Exercise description – Please count how many lines in the listing below contain the string "tenor" and reply with the number alone. Case counts when matching.

[Stored records]
::::

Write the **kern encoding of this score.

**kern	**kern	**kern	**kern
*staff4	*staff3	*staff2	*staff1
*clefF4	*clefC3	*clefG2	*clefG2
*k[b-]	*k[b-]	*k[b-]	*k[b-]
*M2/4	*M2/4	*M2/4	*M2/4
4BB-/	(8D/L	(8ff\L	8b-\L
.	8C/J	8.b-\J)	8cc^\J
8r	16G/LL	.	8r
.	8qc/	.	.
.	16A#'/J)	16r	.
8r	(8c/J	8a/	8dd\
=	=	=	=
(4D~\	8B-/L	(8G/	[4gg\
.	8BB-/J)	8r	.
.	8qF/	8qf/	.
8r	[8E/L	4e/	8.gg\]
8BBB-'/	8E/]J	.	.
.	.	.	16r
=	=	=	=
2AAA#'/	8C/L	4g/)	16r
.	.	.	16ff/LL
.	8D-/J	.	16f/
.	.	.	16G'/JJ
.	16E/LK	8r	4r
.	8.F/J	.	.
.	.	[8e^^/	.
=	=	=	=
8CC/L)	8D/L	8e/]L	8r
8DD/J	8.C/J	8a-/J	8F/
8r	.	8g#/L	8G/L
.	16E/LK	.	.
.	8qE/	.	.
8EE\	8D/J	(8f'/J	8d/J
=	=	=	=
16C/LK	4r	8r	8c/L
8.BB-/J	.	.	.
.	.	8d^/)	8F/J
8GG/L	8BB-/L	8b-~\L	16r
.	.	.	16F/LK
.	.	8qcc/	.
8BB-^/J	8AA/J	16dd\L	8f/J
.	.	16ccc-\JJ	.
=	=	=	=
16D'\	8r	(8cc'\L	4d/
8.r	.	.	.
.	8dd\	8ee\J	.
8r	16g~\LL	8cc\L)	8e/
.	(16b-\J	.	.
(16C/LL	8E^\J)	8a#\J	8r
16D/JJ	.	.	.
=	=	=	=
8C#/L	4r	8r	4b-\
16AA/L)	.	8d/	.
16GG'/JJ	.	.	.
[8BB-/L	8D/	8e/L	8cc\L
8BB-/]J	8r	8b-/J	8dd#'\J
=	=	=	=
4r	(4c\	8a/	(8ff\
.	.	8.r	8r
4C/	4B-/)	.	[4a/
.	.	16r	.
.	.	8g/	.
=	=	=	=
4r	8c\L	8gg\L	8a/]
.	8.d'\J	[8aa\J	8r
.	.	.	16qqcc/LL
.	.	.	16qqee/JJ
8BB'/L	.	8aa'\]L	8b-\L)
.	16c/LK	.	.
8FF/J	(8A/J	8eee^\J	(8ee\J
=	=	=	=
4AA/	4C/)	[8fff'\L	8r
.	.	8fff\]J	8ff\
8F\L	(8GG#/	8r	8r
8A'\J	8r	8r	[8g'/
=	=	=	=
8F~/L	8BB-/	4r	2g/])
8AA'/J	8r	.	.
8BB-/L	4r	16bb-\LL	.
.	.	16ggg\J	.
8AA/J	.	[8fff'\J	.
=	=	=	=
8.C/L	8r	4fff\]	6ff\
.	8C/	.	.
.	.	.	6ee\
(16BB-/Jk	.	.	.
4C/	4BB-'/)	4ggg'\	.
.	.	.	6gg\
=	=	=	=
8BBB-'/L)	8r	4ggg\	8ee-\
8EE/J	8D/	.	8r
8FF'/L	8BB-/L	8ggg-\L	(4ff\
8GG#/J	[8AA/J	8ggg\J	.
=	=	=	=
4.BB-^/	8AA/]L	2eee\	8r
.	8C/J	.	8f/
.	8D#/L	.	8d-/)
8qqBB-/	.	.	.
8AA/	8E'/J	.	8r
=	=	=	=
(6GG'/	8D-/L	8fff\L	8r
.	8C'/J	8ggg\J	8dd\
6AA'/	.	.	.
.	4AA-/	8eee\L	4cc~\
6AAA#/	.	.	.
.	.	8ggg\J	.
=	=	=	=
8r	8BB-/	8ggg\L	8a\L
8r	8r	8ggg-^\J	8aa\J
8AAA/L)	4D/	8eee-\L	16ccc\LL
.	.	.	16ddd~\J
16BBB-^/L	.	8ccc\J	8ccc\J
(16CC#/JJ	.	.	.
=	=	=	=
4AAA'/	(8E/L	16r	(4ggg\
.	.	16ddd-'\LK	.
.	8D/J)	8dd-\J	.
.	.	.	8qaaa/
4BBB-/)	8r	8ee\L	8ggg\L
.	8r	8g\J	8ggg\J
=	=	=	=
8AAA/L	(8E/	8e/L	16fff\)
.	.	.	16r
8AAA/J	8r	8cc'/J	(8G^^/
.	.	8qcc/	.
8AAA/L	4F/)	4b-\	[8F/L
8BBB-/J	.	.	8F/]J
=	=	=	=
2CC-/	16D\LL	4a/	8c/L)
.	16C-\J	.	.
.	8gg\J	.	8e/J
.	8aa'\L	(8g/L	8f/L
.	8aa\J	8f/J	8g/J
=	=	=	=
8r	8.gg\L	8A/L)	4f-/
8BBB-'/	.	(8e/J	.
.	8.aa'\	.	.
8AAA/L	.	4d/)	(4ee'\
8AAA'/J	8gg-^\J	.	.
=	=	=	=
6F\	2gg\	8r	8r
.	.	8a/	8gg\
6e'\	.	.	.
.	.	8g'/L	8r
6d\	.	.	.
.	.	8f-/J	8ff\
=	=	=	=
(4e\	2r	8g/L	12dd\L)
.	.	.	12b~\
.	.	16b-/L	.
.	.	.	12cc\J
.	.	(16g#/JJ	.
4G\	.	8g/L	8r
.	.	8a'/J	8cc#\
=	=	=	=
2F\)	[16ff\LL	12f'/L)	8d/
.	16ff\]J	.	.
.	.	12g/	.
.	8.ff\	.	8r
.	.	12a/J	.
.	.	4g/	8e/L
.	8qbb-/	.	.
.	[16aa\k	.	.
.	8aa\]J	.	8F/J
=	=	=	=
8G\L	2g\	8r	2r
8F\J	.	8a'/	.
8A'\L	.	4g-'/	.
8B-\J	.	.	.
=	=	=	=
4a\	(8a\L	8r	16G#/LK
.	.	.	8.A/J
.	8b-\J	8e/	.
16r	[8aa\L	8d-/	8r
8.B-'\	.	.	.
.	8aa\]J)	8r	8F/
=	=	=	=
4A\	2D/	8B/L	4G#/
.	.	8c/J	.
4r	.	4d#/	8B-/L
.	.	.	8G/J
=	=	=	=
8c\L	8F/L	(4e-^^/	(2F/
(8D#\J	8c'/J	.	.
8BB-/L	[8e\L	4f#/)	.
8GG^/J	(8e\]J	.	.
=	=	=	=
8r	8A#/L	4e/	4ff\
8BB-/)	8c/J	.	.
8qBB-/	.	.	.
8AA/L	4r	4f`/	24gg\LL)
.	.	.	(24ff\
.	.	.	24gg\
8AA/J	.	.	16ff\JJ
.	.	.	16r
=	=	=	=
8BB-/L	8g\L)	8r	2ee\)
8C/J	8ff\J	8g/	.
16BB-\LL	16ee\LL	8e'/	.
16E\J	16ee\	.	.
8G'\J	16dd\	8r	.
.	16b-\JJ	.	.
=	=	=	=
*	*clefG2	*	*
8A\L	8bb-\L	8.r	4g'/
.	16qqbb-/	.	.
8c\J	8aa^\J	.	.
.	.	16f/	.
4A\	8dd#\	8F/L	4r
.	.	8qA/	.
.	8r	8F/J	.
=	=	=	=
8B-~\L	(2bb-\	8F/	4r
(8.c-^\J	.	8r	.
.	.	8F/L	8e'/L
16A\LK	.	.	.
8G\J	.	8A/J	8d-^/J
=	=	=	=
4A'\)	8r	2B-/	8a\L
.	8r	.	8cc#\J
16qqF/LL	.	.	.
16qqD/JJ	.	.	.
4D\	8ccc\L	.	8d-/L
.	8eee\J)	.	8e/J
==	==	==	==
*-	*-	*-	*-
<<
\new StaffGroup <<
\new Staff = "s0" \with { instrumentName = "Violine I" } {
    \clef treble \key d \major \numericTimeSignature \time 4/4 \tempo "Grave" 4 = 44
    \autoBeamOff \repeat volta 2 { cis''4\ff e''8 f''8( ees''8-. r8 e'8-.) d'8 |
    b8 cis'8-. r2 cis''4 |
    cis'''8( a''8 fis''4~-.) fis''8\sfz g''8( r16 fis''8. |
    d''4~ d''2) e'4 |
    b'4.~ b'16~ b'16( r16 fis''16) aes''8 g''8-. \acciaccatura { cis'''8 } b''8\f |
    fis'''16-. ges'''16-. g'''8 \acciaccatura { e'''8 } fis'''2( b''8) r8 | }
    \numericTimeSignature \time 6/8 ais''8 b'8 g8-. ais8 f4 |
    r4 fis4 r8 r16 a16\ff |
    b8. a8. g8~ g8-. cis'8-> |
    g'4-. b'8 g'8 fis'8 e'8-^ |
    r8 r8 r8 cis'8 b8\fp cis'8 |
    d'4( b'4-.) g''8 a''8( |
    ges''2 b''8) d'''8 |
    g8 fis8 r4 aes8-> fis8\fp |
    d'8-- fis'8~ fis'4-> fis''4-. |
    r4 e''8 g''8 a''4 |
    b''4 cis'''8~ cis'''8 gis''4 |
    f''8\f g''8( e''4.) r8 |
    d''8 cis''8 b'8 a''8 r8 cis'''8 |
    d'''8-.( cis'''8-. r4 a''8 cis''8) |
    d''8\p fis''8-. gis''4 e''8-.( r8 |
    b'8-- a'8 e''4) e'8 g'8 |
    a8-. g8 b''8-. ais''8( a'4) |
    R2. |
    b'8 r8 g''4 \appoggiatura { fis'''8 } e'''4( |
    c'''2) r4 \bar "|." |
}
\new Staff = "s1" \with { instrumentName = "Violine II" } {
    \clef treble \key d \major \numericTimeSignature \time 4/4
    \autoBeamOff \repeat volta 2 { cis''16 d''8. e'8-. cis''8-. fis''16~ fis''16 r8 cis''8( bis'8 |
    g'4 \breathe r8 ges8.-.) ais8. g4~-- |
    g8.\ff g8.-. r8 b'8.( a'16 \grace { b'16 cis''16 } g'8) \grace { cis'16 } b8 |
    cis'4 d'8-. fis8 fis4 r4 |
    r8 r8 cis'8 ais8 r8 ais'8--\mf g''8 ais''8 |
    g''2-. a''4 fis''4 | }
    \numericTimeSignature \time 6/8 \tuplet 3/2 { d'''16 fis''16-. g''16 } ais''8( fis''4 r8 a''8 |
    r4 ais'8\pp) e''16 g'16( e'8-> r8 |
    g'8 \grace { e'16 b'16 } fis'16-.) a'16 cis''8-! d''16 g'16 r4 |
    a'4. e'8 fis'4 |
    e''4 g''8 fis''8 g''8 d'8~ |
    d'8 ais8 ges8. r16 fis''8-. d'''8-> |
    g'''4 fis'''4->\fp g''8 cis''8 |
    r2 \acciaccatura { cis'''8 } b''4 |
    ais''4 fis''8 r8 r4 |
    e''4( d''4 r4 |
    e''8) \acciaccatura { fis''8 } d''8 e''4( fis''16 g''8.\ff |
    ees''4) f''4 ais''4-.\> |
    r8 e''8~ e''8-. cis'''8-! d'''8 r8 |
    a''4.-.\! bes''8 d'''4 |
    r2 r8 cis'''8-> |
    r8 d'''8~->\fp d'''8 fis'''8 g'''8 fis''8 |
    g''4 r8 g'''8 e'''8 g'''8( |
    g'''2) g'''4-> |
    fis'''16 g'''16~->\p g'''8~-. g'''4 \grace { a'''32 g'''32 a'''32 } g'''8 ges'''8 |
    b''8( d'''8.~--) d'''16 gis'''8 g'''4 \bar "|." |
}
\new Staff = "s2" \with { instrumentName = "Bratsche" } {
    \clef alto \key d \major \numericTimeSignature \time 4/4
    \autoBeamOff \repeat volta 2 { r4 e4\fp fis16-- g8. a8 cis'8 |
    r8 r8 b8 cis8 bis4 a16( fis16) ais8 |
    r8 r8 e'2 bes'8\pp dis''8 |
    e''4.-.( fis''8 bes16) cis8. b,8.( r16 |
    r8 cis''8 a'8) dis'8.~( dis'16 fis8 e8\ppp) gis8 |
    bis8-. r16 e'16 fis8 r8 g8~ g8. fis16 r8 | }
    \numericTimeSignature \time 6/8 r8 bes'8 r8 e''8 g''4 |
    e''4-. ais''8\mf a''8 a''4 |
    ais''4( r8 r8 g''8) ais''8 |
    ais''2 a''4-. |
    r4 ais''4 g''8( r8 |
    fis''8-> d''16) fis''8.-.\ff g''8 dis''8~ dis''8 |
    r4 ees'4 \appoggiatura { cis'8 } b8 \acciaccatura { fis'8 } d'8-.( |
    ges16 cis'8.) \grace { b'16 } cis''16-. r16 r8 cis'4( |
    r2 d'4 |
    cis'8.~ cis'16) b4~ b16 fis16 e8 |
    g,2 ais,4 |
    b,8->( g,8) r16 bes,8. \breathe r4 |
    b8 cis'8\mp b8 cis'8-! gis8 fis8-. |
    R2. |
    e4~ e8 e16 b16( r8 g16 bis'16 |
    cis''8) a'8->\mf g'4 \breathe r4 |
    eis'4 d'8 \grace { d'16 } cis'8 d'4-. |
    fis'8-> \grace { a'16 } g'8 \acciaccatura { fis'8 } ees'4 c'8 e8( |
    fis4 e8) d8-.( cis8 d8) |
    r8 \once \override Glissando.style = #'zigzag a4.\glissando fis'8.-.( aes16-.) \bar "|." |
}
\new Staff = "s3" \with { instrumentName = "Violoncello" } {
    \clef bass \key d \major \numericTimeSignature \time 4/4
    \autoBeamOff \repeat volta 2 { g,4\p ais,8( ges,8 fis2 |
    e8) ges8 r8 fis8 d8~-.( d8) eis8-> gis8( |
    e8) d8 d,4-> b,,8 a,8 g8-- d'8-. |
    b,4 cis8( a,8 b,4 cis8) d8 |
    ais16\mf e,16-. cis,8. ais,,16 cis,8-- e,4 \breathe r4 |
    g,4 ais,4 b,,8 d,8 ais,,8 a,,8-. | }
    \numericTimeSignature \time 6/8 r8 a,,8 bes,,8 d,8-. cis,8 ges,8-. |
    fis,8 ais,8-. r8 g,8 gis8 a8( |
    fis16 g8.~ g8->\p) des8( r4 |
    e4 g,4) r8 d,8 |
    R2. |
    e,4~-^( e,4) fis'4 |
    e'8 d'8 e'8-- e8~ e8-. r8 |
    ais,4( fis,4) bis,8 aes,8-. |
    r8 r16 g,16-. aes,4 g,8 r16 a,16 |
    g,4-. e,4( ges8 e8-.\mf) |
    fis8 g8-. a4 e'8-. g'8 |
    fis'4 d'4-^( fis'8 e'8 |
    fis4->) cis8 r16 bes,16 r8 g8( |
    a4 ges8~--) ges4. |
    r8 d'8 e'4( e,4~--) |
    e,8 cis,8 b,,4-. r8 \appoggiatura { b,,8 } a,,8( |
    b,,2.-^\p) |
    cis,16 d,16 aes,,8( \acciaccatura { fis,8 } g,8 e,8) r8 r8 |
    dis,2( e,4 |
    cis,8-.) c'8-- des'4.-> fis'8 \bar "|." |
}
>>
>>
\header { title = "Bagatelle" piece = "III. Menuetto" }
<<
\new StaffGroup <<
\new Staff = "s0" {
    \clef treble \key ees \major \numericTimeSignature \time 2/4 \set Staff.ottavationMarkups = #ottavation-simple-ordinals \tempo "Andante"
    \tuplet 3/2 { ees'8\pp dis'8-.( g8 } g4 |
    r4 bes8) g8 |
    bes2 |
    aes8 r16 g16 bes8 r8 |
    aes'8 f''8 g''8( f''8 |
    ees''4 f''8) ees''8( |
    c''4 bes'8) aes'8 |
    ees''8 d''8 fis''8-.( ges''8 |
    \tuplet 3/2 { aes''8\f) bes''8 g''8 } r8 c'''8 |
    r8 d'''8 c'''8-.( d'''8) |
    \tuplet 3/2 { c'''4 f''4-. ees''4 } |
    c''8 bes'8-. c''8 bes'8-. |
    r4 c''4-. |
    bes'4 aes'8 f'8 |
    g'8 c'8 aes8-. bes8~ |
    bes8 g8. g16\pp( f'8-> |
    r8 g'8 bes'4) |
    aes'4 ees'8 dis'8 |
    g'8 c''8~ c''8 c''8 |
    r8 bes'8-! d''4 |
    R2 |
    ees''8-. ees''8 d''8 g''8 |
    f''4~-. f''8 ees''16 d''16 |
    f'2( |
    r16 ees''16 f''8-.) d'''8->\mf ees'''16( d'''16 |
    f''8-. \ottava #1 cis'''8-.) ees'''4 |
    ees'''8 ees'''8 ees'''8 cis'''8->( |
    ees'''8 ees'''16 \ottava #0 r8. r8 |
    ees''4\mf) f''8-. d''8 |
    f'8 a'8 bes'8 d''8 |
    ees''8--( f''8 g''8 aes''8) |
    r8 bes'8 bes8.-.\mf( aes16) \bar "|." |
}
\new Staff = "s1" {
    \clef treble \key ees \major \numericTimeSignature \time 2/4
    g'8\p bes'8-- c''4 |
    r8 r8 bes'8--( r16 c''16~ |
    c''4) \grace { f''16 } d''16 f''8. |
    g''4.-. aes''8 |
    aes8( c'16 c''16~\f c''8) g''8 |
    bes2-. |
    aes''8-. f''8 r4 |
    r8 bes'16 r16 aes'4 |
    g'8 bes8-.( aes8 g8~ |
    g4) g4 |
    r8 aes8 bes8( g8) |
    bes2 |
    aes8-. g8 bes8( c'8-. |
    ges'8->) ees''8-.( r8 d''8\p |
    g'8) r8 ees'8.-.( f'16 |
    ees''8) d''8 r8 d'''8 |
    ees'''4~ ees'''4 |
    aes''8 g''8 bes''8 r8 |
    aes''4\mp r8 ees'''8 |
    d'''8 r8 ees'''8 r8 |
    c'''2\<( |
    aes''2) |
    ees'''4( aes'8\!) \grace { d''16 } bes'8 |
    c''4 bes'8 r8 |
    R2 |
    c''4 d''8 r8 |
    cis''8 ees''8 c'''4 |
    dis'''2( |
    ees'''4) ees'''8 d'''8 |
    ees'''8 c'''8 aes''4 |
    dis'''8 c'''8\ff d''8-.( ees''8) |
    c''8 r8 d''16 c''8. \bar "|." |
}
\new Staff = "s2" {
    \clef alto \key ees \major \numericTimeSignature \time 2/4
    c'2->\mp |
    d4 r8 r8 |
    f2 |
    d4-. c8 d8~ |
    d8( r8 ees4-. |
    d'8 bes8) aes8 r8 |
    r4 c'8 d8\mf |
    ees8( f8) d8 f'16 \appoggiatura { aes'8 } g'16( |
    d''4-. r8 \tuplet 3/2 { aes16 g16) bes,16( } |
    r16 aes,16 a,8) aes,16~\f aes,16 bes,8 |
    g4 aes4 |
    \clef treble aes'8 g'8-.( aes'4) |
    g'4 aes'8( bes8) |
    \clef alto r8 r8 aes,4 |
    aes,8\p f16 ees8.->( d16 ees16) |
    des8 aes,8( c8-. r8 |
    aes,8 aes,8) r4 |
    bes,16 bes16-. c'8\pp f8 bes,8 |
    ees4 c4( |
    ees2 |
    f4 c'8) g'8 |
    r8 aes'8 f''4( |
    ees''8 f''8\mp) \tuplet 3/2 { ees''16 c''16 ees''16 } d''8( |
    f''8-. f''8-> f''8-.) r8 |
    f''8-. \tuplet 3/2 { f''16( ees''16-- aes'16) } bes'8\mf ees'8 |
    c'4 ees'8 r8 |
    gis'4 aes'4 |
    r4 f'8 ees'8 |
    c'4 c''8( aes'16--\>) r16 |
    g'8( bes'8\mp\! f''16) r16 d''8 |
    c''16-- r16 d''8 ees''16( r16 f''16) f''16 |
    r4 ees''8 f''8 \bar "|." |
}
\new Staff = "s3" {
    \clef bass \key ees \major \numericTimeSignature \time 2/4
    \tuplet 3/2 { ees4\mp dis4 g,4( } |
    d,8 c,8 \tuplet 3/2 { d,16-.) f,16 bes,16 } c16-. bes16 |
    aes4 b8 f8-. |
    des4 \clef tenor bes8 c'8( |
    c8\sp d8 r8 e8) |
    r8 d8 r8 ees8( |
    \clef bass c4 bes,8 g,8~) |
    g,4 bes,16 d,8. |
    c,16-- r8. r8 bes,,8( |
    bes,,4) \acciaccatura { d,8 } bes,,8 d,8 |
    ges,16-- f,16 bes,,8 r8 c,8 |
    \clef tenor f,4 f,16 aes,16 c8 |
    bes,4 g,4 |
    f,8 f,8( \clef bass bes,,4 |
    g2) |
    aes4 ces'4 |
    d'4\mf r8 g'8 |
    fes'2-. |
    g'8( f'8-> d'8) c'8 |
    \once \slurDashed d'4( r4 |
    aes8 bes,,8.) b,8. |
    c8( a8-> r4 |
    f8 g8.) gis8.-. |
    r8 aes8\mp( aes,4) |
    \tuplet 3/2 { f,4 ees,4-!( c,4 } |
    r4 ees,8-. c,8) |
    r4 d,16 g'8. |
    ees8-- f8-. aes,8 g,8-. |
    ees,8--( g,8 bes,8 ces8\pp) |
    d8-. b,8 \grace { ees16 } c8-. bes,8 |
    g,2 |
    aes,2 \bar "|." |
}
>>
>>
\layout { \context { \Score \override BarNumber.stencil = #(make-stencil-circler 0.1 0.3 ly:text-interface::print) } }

::::

Complete output – 2